> _Records for this task_
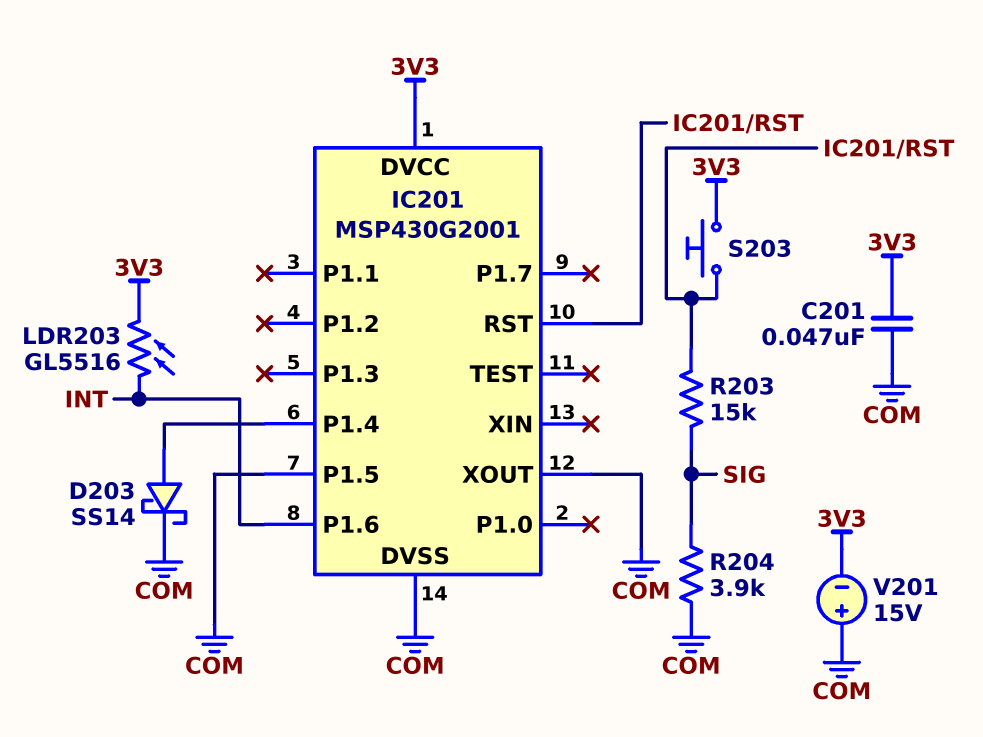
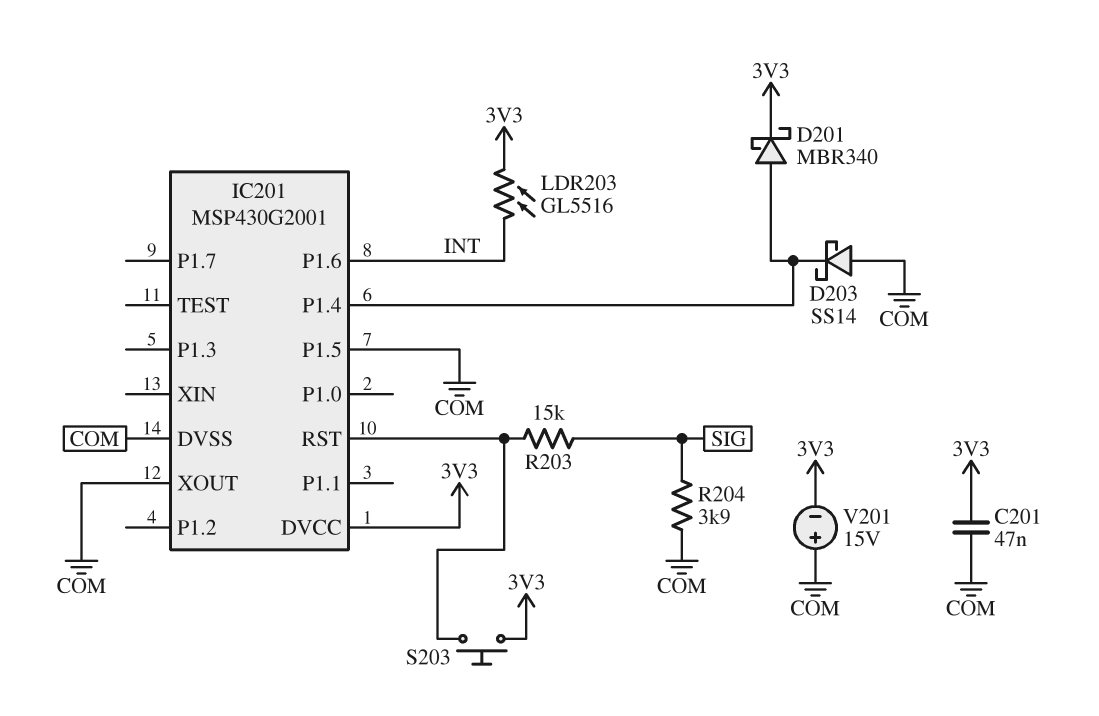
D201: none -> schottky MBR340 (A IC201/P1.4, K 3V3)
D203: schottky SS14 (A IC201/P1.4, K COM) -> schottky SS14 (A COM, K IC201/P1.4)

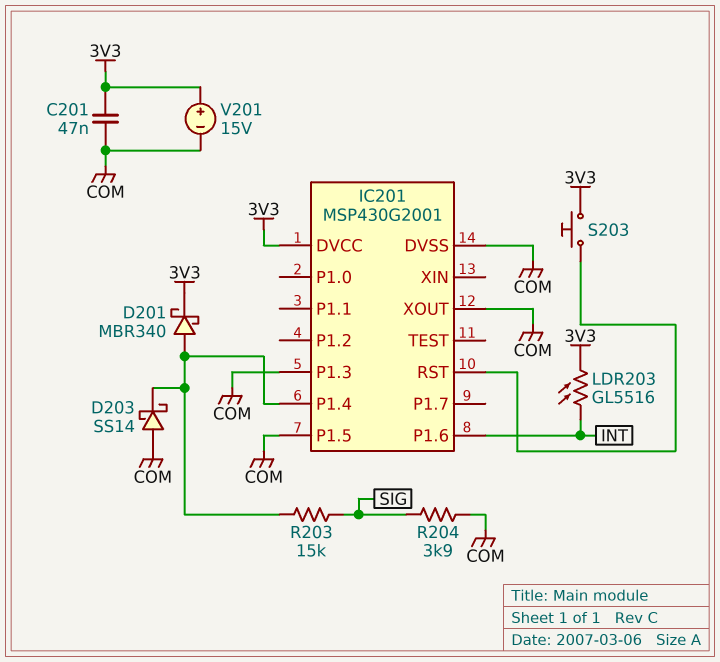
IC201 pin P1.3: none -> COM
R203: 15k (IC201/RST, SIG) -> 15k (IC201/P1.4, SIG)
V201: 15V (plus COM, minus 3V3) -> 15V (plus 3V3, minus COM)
--
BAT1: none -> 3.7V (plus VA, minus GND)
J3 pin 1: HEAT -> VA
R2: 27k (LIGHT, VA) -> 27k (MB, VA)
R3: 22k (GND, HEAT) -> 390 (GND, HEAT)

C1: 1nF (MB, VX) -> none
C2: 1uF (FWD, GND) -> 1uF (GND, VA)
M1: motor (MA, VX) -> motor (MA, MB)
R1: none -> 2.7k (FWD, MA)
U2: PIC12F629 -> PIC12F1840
--
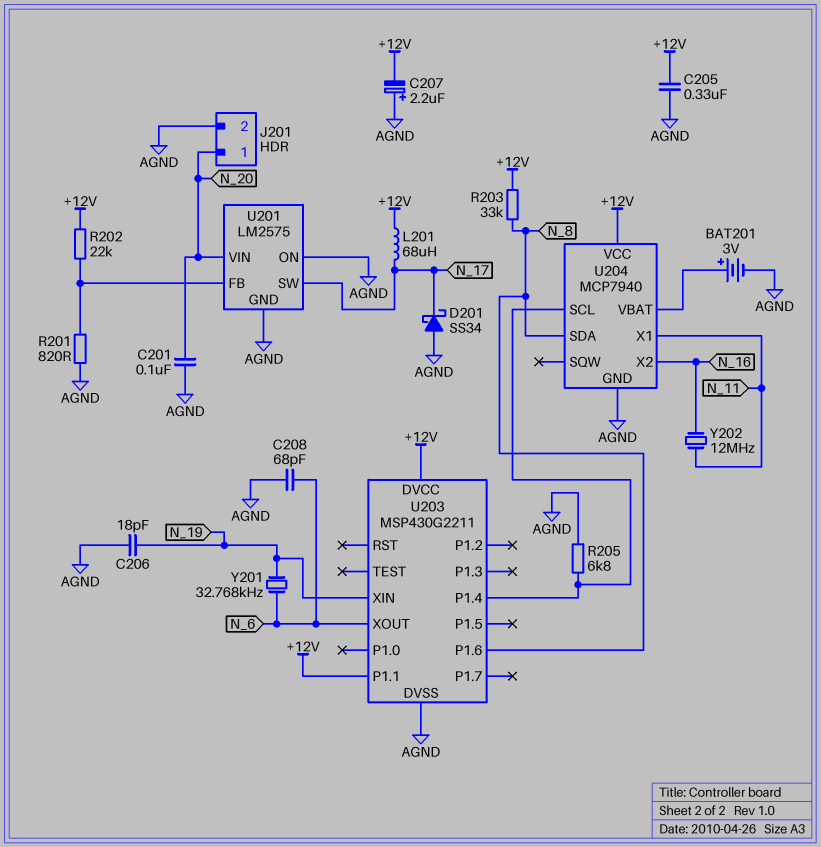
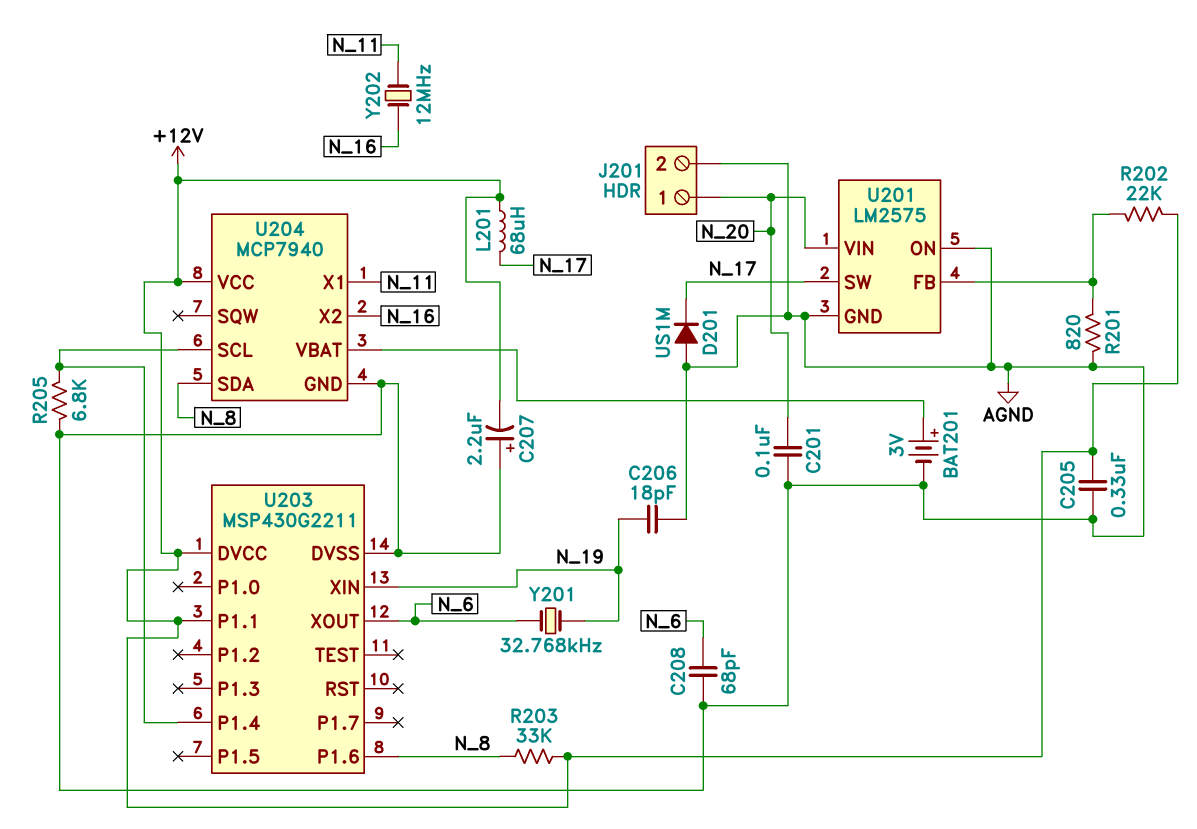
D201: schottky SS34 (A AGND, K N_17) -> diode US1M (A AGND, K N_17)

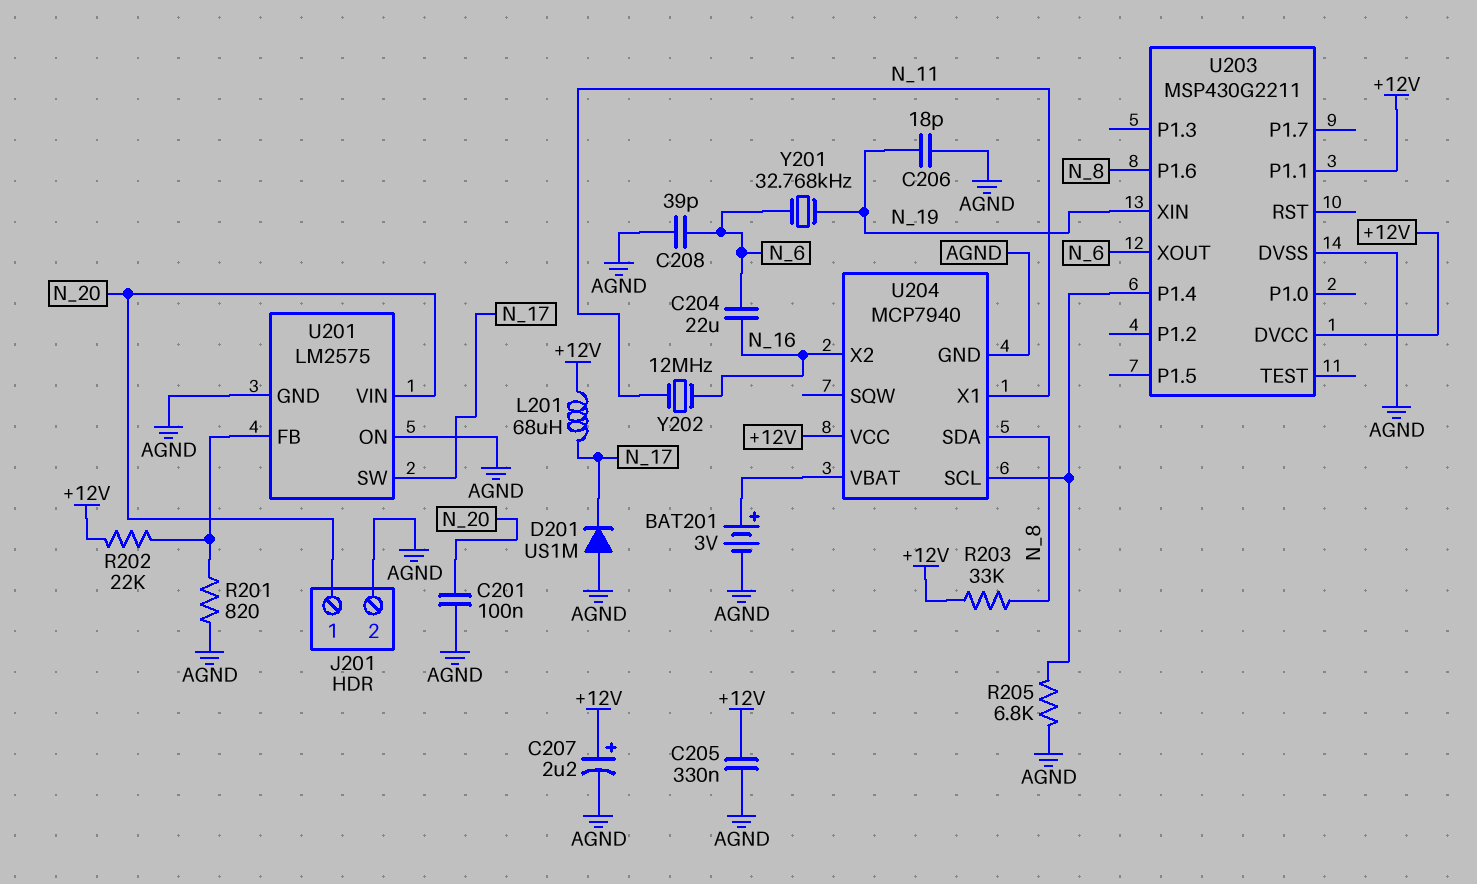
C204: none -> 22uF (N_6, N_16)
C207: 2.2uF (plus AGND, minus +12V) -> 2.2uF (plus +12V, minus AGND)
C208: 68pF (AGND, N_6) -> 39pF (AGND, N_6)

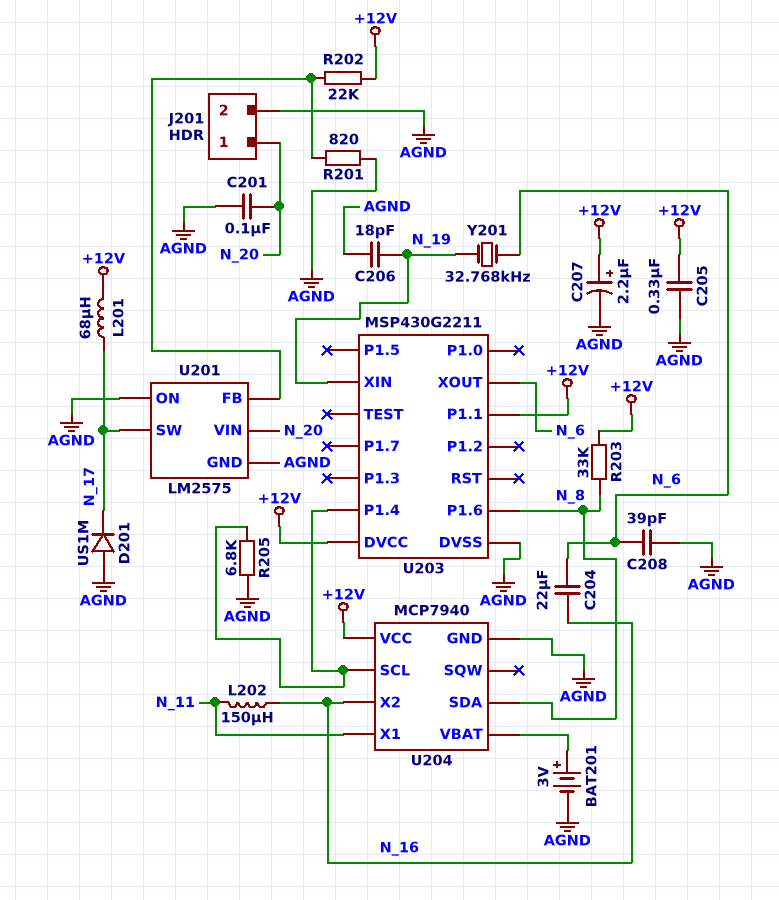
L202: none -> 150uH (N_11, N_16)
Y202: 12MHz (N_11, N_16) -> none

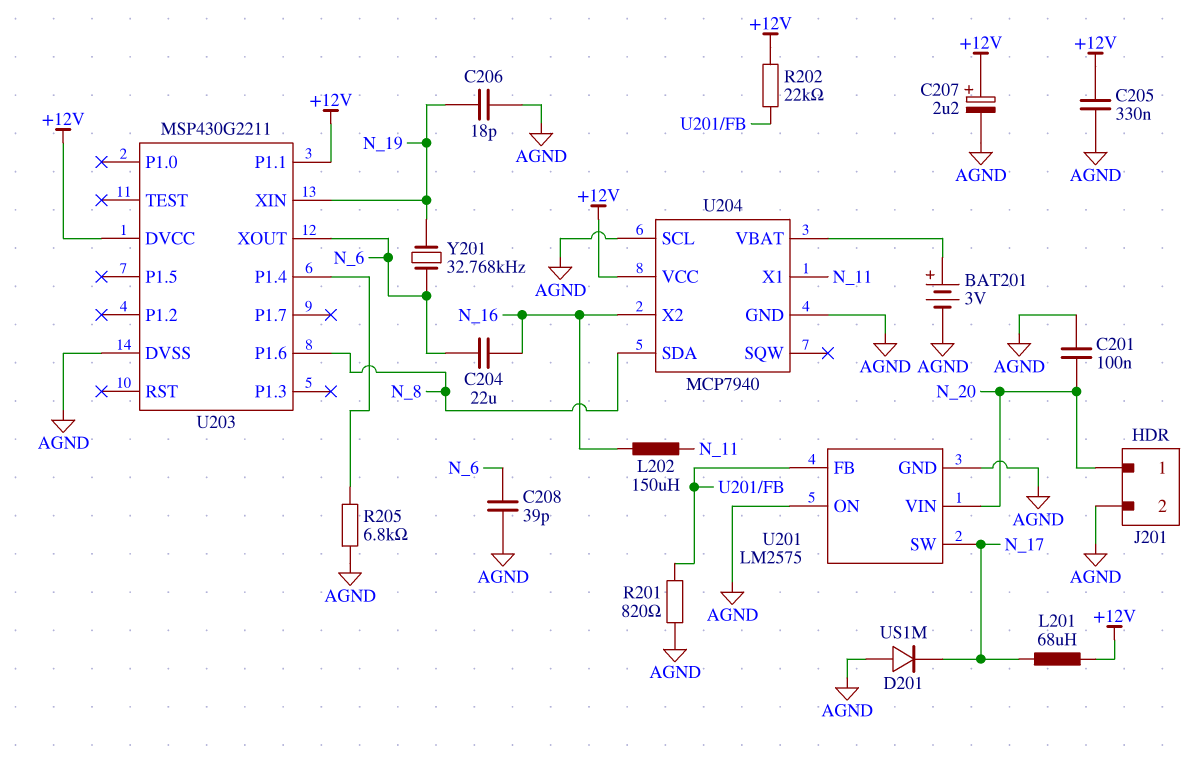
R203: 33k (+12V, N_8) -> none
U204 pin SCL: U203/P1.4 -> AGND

> _Try it_
Write out again exactly the lines above from the one with "D201: none ->" through the one with "V201: 15V (plus", adding no other lines and no pictures.

> _Solution for this task_
D201: none -> schottky MBR340 (A IC201/P1.4, K 3V3)
D203: schottky SS14 (A IC201/P1.4, K COM) -> schottky SS14 (A COM, K IC201/P1.4)

IC201 pin P1.3: none -> COM
R203: 15k (IC201/RST, SIG) -> 15k (IC201/P1.4, SIG)
V201: 15V (plus COM, minus 3V3) -> 15V (plus 3V3, minus COM)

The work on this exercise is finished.